→ **Try it**
From the line containing "J2 pin 2: 3V3 -> SIG5" down to the line containing "R3: none -> 18k (3V3, GND)", copy out the entries below exactly, both lines included, and nothing else; pictures do not belong in the copy.

☆ ☆ ☆ ☆

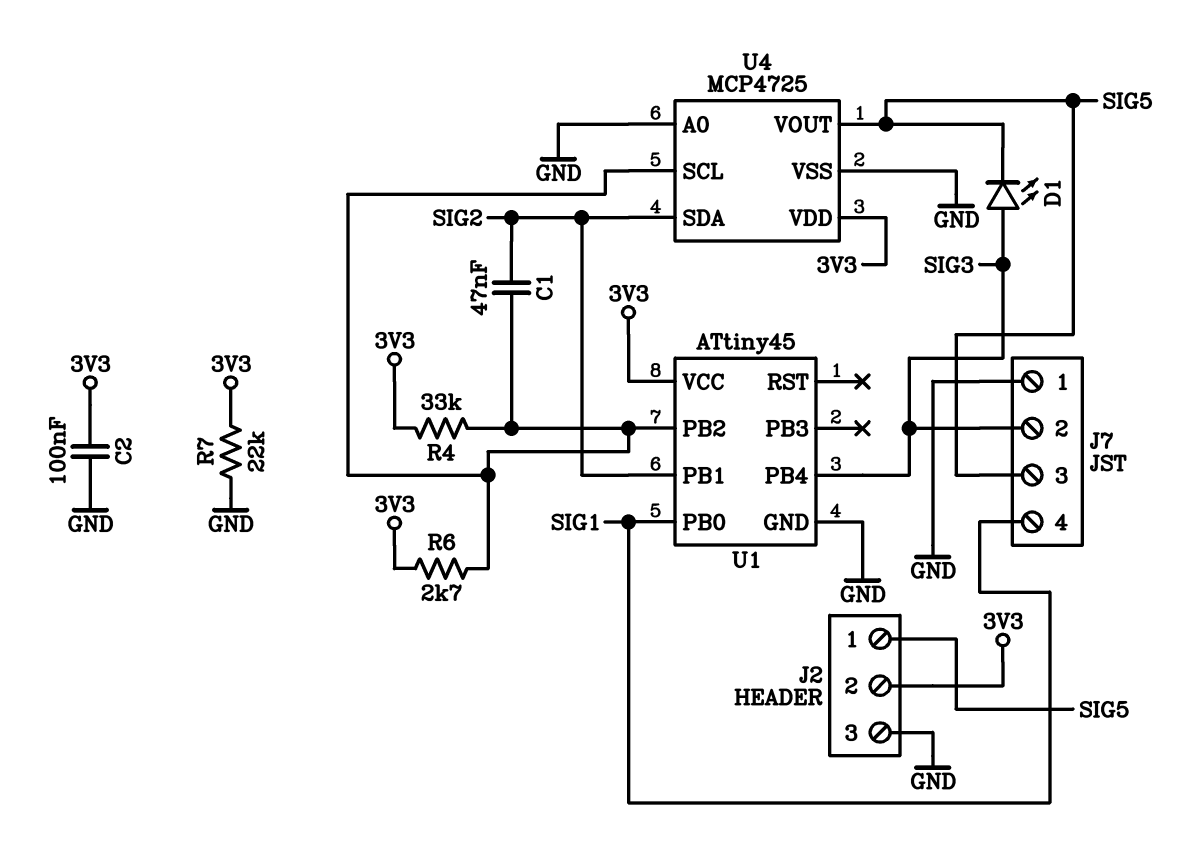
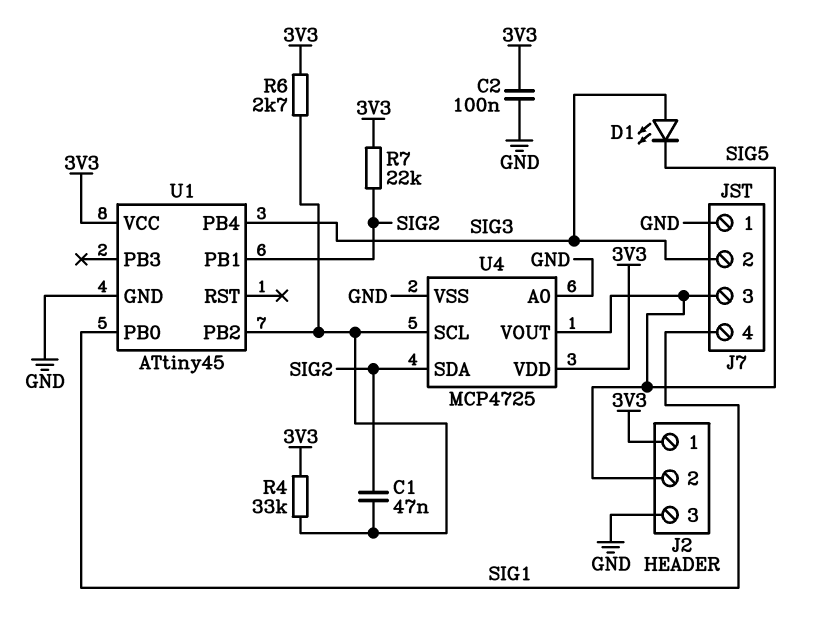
J2 pin 1: SIG5 -> 3V3
J2 pin 2: 3V3 -> SIG5
R7: 22k (3V3, GND) -> 22k (3V3, SIG2)

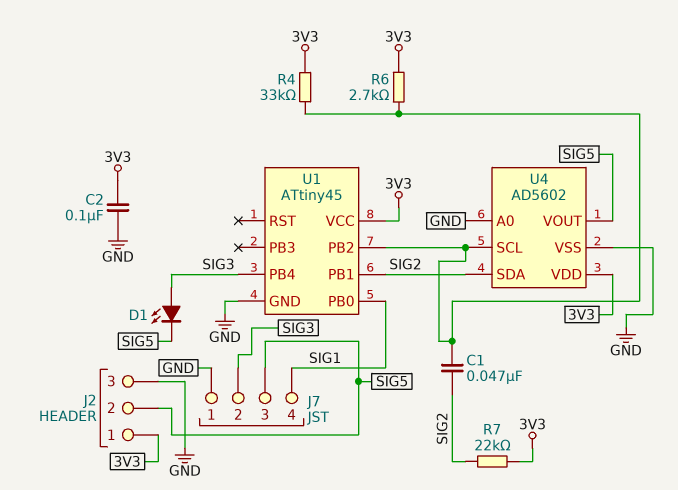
U4: MCP4725 -> AD5602

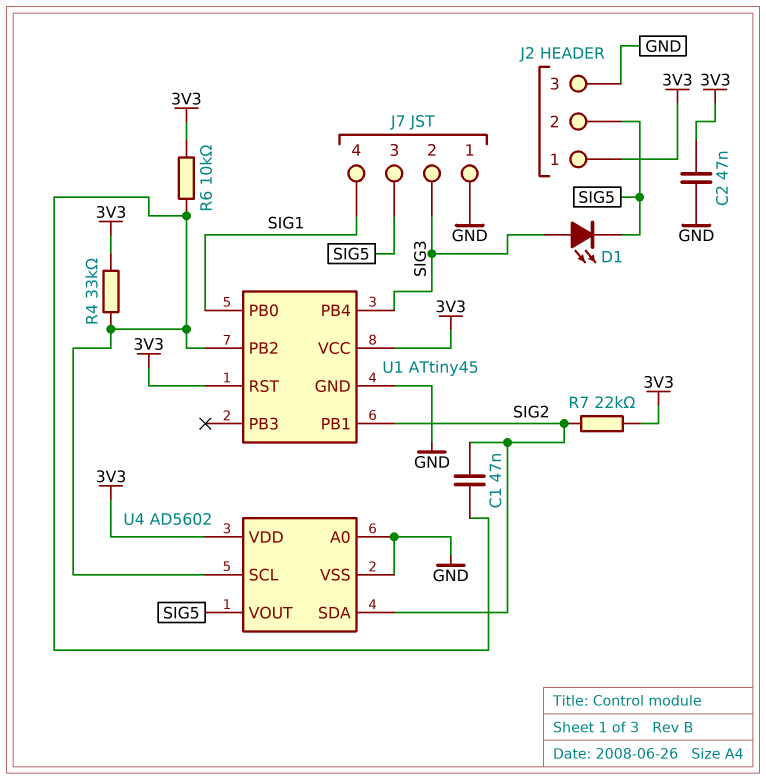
C2: 100nF (3V3, GND) -> 47nF (3V3, GND)
R6: 2.7k (3V3, U1/PB2) -> 10k (3V3, U1/PB2)
U1 pin RST: none -> 3V3

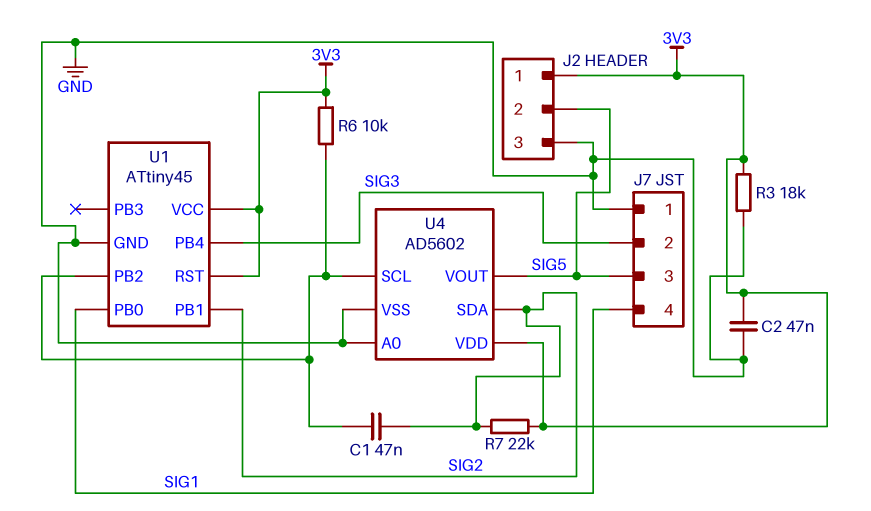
D1: LED (A SIG3, K SIG5) -> none
R3: none -> 18k (3V3, GND)
R4: 33k (3V3, U1/PB2) -> none

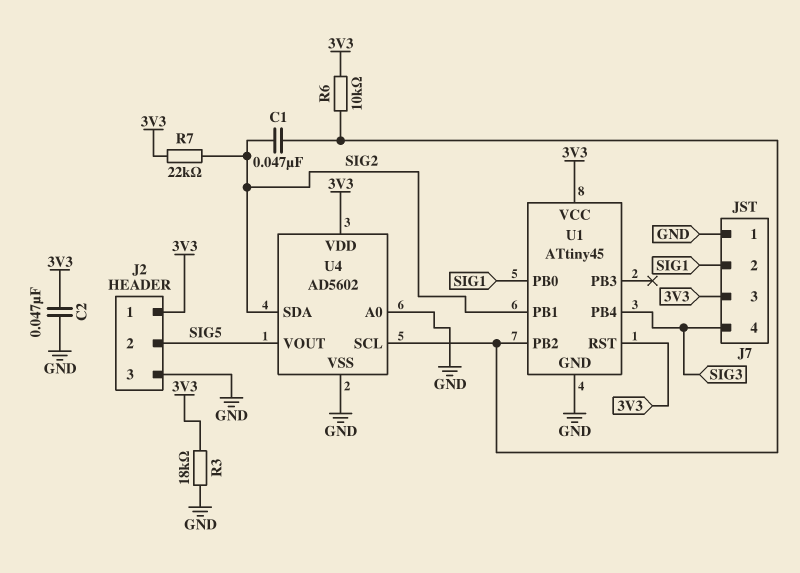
J7 pin 2: SIG3 -> SIG1
J7 pin 3: SIG5 -> 3V3
J7 pin 4: SIG1 -> SIG3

☆ ☆ ☆ ☆

→ **Solution to this exercise**
J2 pin 2: 3V3 -> SIG5
R7: 22k (3V3, GND) -> 22k (3V3, SIG2)

U4: MCP4725 -> AD5602

C2: 100nF (3V3, GND) -> 47nF (3V3, GND)
R6: 2.7k (3V3, U1/PB2) -> 10k (3V3, U1/PB2)
U1 pin RST: none -> 3V3

D1: LED (A SIG3, K SIG5) -> none
R3: none -> 18k (3V3, GND)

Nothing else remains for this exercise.